◆ AIM OF THE EXERCISE: Using the records below, transcribe word for word the stretch from the line that contains "second_place: [646, 201]" through the line that contains "first_place: [365, 345]", both end lines included, and nothing else.

◆ PROVIDED RECORDS:
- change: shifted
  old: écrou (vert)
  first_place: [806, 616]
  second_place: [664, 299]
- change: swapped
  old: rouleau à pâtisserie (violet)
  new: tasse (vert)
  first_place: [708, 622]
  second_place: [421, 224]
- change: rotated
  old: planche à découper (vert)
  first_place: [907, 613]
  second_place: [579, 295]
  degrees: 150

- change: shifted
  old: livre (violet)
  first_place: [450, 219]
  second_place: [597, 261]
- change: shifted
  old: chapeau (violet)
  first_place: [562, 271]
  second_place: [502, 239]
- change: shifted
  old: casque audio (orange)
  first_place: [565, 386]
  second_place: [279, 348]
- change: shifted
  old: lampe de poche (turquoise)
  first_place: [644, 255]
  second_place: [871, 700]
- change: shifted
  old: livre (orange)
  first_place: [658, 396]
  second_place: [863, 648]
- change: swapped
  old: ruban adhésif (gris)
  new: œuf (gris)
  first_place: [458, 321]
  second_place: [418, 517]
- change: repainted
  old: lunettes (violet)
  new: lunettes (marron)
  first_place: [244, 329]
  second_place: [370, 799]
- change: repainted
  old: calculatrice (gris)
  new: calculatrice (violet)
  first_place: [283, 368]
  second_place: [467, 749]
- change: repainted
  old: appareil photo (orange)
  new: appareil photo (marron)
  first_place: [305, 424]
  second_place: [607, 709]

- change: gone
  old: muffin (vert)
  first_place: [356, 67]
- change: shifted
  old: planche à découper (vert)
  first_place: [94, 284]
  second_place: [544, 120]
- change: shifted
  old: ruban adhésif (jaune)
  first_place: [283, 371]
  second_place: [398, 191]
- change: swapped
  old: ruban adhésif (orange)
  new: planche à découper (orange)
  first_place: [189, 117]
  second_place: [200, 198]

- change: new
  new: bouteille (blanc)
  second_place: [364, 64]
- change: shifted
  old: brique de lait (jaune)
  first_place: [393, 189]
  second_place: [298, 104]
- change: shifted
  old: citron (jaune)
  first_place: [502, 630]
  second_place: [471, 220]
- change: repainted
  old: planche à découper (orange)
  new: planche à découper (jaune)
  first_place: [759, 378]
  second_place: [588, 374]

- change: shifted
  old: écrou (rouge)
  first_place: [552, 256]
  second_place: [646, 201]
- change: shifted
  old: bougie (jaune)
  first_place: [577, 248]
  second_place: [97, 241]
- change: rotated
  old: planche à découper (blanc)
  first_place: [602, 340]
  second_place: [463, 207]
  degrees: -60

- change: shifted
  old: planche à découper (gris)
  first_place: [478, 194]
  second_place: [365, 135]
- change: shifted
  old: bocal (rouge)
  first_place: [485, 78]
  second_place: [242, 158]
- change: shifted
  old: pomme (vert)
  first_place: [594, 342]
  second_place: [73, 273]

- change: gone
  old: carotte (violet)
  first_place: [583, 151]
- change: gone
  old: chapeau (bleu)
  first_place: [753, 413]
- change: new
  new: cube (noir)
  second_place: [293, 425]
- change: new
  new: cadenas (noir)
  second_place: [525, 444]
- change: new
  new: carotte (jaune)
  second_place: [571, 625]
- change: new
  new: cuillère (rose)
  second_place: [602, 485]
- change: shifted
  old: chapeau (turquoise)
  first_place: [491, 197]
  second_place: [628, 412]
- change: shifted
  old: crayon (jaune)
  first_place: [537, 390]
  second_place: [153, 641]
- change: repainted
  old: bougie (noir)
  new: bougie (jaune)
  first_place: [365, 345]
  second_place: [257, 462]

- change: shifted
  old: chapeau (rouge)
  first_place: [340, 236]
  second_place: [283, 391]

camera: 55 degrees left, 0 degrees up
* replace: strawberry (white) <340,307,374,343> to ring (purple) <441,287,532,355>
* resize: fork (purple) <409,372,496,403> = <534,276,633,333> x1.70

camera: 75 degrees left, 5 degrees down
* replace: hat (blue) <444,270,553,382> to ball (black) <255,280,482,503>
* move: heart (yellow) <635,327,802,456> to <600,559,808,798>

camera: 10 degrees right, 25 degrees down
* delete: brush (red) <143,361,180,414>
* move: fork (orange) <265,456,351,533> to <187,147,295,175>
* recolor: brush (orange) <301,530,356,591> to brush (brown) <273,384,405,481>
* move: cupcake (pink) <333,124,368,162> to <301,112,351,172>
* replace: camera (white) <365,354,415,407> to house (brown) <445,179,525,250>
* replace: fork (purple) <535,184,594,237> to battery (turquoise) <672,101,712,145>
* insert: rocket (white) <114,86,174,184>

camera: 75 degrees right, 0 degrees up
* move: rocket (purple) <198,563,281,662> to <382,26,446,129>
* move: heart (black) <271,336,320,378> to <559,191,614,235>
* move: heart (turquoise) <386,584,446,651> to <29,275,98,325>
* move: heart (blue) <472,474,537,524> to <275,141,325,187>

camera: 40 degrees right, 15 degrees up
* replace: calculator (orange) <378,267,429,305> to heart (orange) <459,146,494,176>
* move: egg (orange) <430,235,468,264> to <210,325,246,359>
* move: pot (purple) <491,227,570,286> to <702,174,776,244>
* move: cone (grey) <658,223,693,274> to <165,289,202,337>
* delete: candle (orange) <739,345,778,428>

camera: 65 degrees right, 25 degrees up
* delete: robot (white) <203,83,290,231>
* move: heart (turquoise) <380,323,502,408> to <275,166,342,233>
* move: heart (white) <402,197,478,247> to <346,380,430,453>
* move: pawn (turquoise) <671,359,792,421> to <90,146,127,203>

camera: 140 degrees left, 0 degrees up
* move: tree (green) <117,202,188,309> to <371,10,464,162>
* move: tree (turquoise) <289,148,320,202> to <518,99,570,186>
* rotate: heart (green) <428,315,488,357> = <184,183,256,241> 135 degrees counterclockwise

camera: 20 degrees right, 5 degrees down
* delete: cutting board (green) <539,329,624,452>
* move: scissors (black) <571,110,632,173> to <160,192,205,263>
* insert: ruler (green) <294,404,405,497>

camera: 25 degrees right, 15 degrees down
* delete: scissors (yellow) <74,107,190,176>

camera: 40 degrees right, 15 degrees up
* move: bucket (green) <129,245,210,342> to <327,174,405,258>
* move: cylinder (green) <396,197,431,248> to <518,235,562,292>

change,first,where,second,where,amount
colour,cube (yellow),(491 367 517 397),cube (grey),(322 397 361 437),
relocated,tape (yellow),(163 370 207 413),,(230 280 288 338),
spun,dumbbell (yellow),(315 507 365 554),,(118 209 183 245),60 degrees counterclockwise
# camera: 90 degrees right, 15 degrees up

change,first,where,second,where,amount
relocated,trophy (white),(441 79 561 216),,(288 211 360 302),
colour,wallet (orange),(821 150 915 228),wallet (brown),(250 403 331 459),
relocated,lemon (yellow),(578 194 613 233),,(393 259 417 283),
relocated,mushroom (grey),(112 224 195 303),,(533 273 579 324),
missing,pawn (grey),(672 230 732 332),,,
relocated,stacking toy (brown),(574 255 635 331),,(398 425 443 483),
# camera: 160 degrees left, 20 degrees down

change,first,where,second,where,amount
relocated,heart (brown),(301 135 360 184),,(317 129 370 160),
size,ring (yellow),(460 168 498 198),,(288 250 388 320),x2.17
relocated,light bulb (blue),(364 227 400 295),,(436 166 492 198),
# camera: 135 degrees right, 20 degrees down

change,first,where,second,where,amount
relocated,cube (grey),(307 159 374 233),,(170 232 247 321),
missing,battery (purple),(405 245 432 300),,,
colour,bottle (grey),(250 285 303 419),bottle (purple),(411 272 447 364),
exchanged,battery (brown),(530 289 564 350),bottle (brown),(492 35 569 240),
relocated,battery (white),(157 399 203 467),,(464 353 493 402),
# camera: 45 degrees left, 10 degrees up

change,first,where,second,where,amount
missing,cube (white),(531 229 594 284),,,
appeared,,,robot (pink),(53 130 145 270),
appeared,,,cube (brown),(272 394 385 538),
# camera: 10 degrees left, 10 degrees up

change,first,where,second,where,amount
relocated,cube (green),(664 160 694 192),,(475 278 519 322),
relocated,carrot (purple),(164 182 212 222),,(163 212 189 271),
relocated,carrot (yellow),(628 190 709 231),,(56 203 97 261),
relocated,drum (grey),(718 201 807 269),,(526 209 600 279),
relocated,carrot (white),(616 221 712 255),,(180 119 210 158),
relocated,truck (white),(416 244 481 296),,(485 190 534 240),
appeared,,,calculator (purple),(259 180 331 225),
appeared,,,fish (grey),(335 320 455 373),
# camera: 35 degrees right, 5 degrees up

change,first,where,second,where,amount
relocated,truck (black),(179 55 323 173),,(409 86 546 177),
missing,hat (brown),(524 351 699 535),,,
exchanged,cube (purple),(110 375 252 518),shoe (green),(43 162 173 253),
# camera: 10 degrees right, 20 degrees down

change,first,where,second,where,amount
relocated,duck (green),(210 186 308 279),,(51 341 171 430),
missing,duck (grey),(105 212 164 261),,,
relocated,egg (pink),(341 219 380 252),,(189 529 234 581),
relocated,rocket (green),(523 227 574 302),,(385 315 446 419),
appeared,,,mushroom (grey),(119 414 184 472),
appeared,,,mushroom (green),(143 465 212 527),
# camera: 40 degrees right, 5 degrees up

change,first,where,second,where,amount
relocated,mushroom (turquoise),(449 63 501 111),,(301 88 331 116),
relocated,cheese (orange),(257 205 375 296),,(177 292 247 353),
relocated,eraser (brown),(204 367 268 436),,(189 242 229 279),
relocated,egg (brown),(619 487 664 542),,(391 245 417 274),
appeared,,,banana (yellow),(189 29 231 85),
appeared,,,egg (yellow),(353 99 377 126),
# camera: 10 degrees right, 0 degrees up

◆ SOLUTION TO THIS PROBLEM:
  second_place: [646, 201]
- change: shifted
  old: bougie (jaune)
  first_place: [577, 248]
  second_place: [97, 241]
- change: rotated
  old: planche à découper (blanc)
  first_place: [602, 340]
  second_place: [463, 207]
  degrees: -60

- change: shifted
  old: planche à découper (gris)
  first_place: [478, 194]
  second_place: [365, 135]
- change: shifted
  old: bocal (rouge)
  first_place: [485, 78]
  second_place: [242, 158]
- change: shifted
  old: pomme (vert)
  first_place: [594, 342]
  second_place: [73, 273]

- change: gone
  old: carotte (violet)
  first_place: [583, 151]
- change: gone
  old: chapeau (bleu)
  first_place: [753, 413]
- change: new
  new: cube (noir)
  second_place: [293, 425]
- change: new
  new: cadenas (noir)
  second_place: [525, 444]
- change: new
  new: carotte (jaune)
  second_place: [571, 625]
- change: new
  new: cuillère (rose)
  second_place: [602, 485]
- change: shifted
  old: chapeau (turquoise)
  first_place: [491, 197]
  second_place: [628, 412]
- change: shifted
  old: crayon (jaune)
  first_place: [537, 390]
  second_place: [153, 641]
- change: repainted
  old: bougie (noir)
  new: bougie (jaune)
  first_place: [365, 345]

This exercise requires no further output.